Task goal:
The stretch from the line with "camera: 50 degrees left, 10 degrees up" through the line with "green stacking toy [654,129,687,173]" in the records below: write it out exactly, and nothing else.

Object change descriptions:

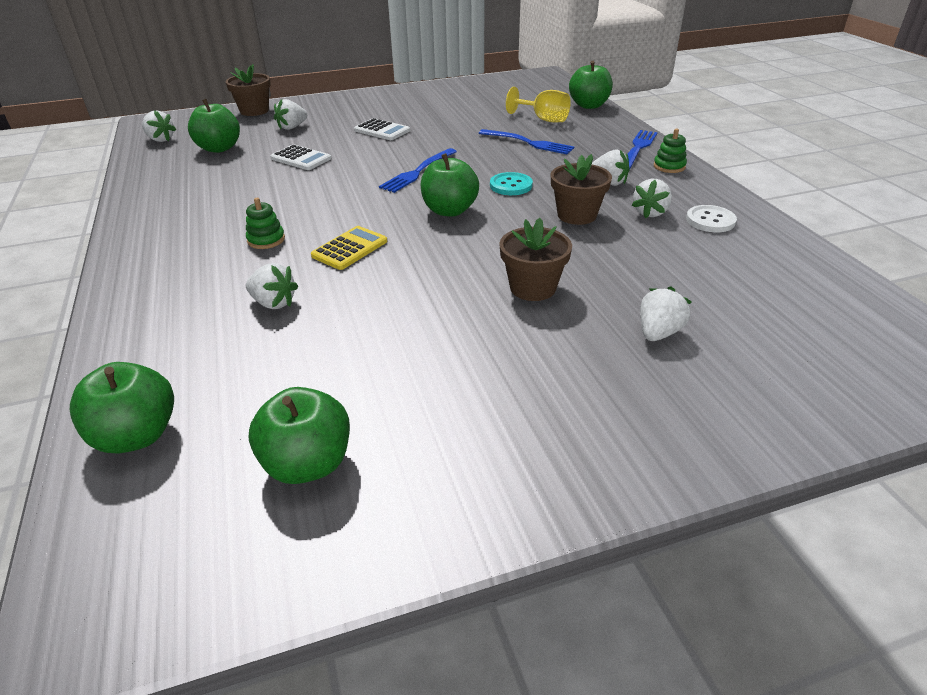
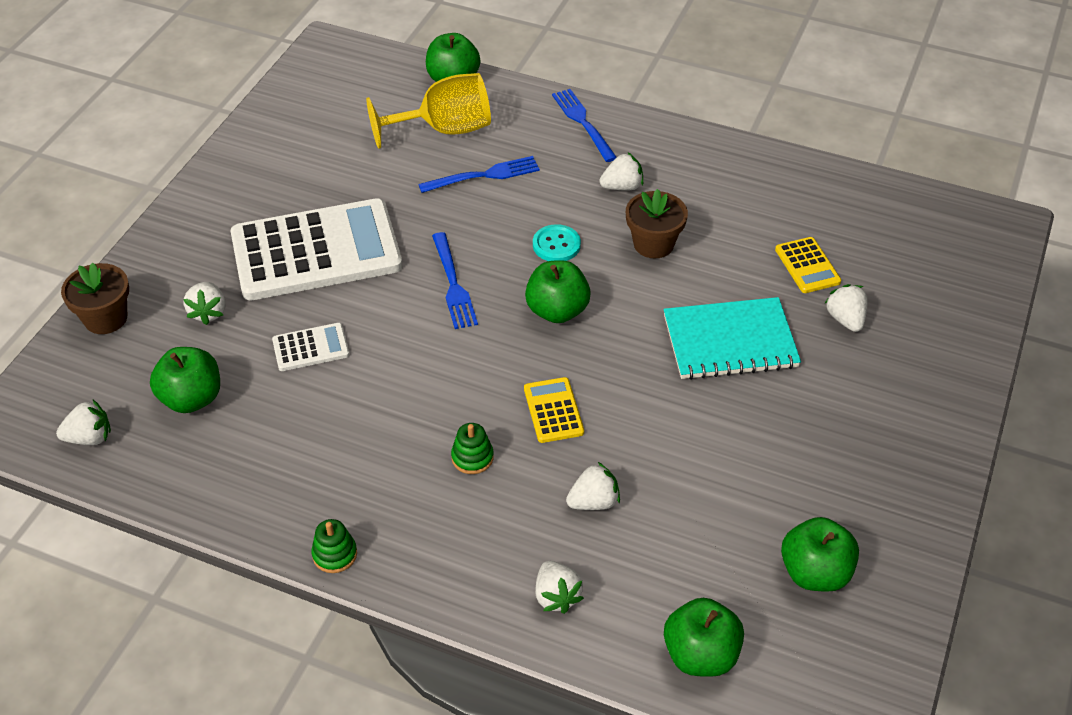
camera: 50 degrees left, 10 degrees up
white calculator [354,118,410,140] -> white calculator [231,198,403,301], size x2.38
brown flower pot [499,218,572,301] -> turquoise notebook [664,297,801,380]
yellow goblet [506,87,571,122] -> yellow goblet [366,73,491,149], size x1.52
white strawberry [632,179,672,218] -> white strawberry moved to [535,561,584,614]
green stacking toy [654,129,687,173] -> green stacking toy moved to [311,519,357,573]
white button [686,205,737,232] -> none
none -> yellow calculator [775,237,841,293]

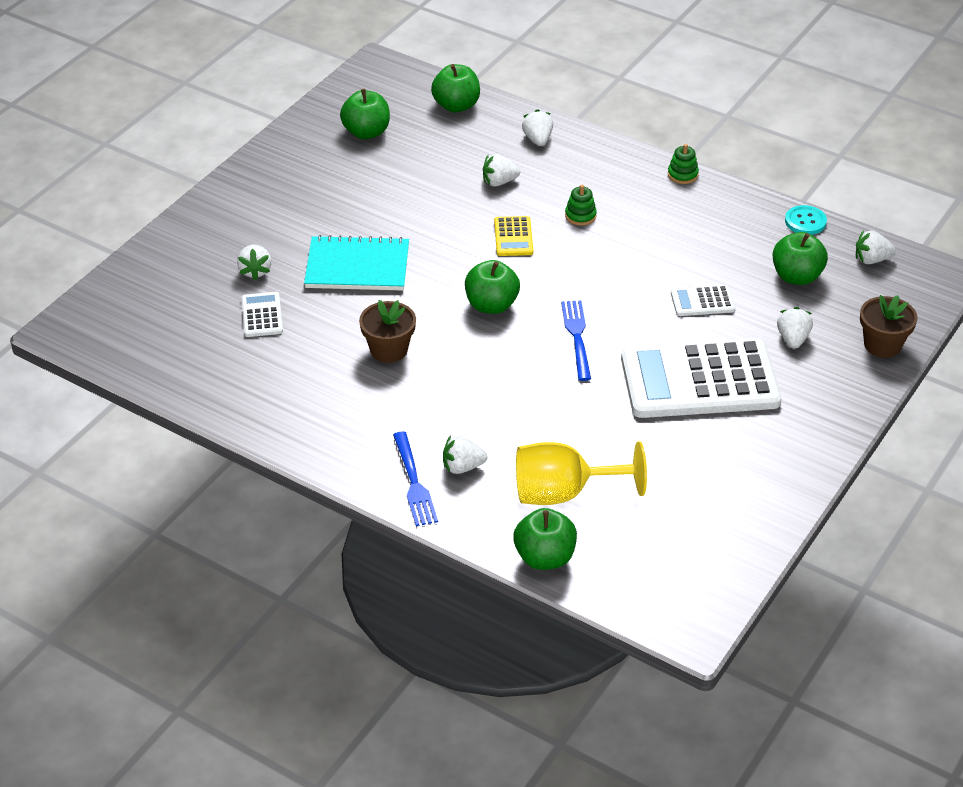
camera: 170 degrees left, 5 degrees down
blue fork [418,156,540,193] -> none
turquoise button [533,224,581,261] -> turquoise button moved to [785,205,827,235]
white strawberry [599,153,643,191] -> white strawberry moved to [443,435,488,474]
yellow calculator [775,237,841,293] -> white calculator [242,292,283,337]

* * *

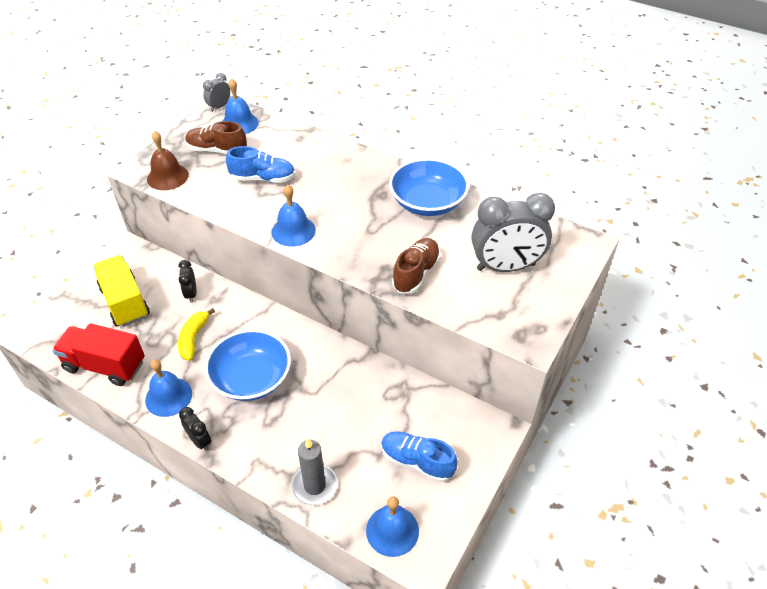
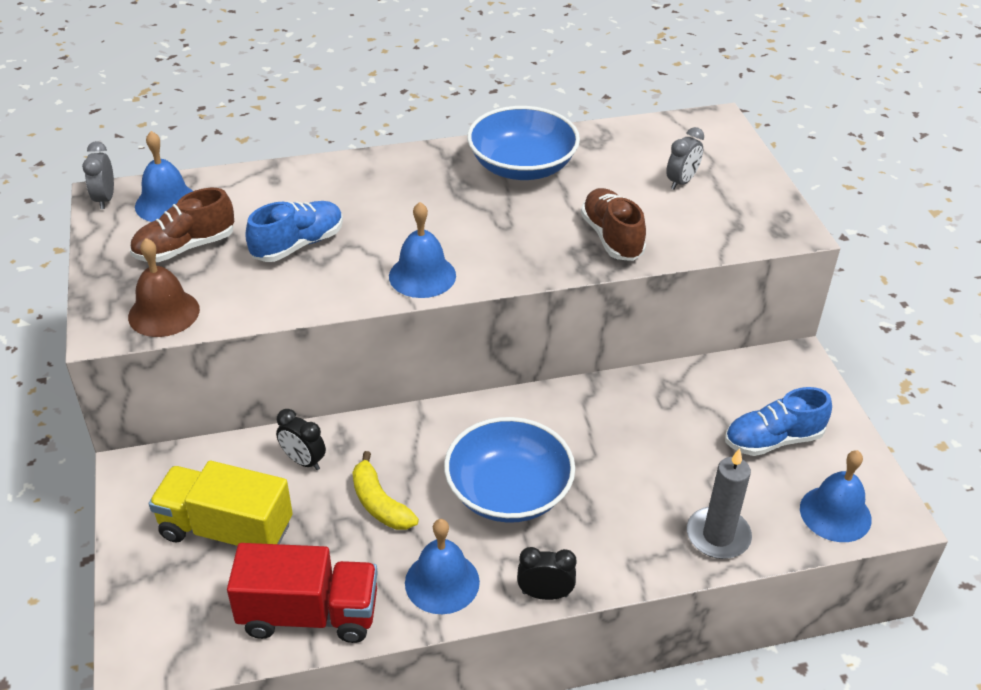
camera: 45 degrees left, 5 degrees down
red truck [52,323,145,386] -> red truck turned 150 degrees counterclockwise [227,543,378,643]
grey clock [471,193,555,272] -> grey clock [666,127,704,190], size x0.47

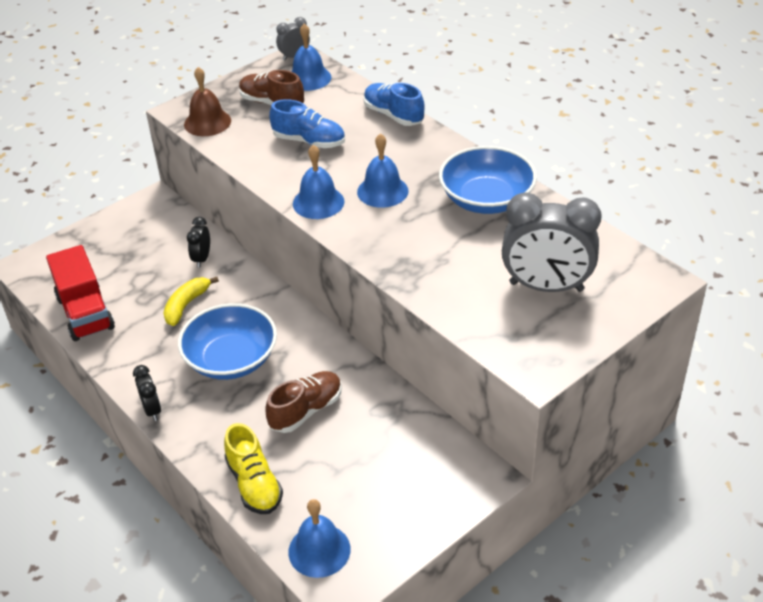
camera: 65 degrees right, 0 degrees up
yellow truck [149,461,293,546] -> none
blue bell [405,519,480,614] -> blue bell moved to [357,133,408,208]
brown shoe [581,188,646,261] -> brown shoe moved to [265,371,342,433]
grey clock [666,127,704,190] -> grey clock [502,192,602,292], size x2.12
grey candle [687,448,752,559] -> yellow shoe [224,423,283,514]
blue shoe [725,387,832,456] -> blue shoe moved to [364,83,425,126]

* * *

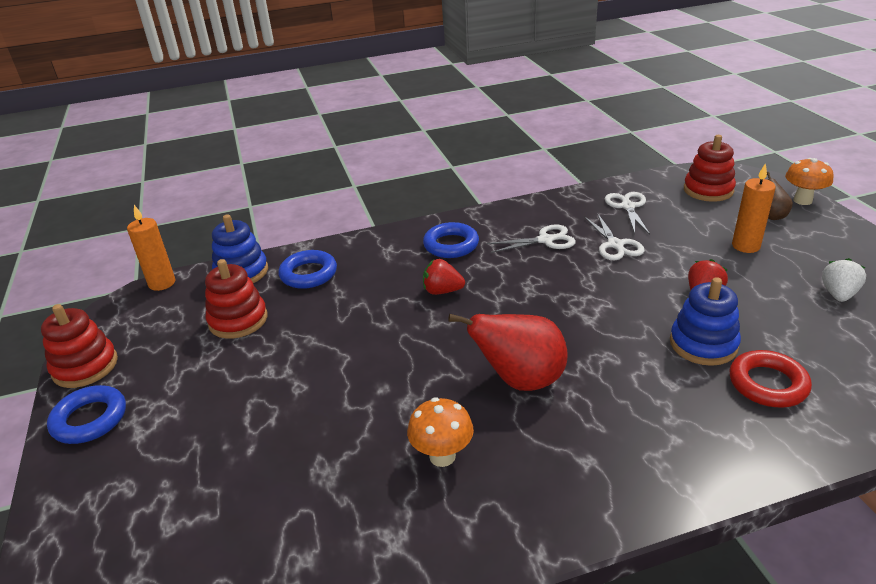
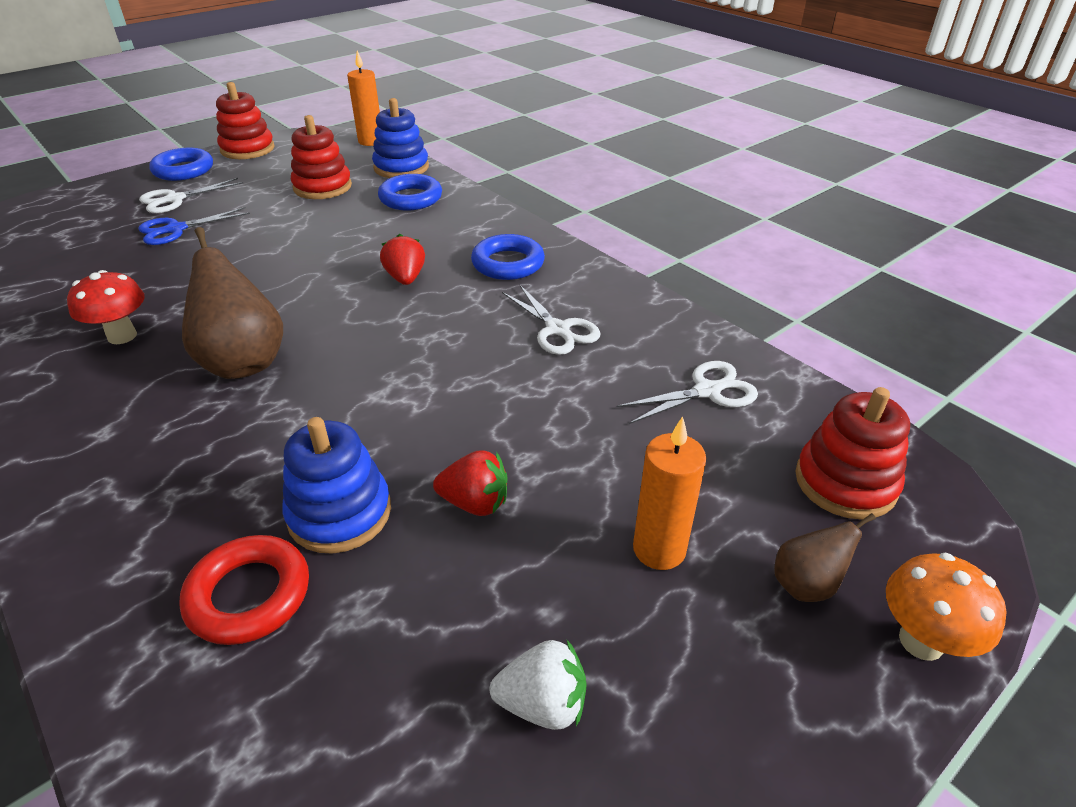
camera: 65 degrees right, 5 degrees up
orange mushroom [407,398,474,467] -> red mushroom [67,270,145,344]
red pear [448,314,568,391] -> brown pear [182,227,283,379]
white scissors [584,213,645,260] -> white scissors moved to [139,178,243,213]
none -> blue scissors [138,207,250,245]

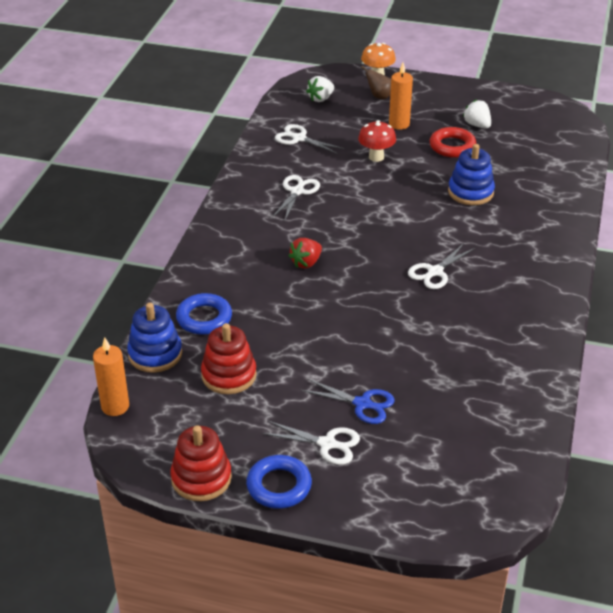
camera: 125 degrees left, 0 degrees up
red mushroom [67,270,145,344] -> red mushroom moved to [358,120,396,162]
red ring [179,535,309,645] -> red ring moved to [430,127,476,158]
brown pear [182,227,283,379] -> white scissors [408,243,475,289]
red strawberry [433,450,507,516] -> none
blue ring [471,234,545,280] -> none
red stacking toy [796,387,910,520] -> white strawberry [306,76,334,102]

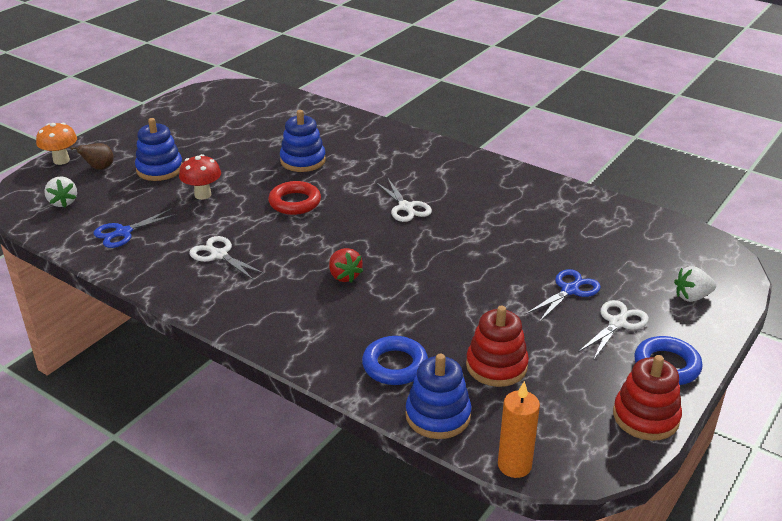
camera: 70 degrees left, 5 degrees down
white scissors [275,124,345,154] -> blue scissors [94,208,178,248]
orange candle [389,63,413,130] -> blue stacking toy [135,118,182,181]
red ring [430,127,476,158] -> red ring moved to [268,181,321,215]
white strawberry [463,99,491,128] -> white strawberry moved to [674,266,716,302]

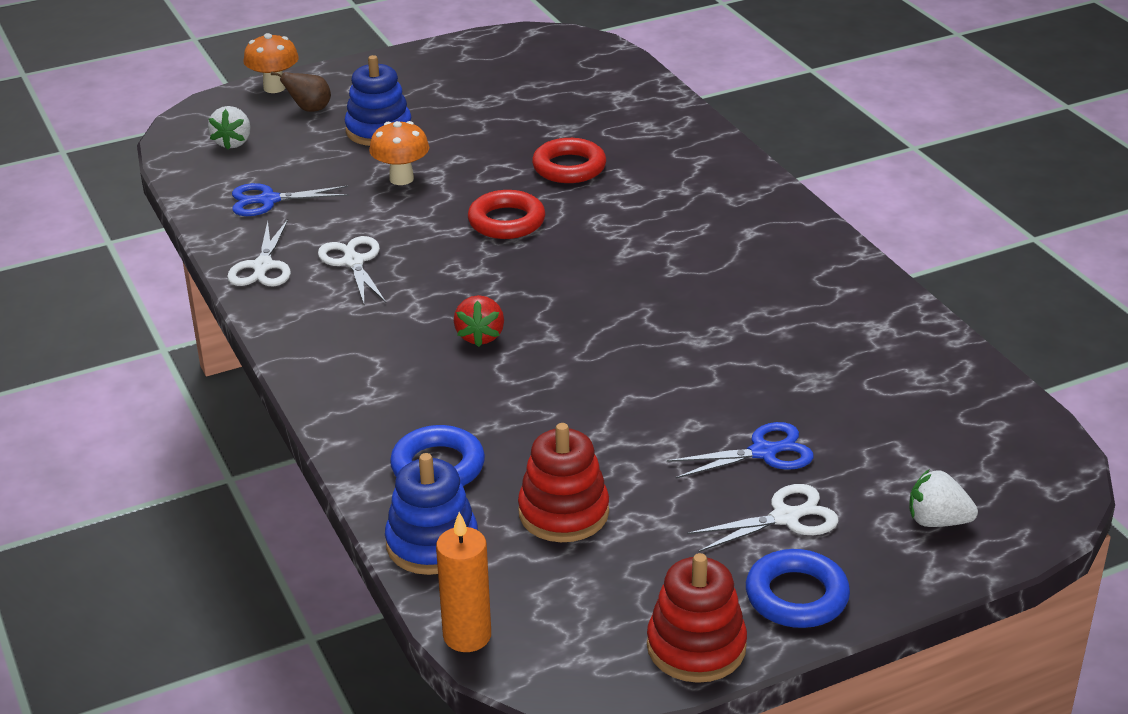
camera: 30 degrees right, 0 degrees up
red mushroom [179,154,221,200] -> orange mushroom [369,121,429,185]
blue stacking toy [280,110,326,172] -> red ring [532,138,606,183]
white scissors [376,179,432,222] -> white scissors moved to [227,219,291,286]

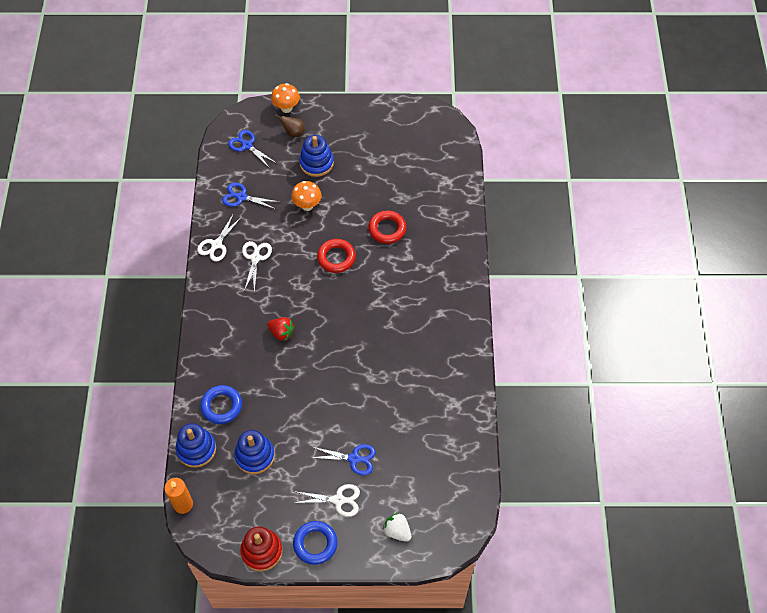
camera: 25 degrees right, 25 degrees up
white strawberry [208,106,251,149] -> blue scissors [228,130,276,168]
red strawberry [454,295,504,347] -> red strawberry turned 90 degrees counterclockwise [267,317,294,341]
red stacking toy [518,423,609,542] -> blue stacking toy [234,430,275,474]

Output for this exercise:
camera: 50 degrees left, 10 degrees up
white calculator [354,118,410,140] -> white calculator [231,198,403,301], size x2.38
brown flower pot [499,218,572,301] -> turquoise notebook [664,297,801,380]
yellow goblet [506,87,571,122] -> yellow goblet [366,73,491,149], size x1.52
white strawberry [632,179,672,218] -> white strawberry moved to [535,561,584,614]
green stacking toy [654,129,687,173] -> green stacking toy moved to [311,519,357,573]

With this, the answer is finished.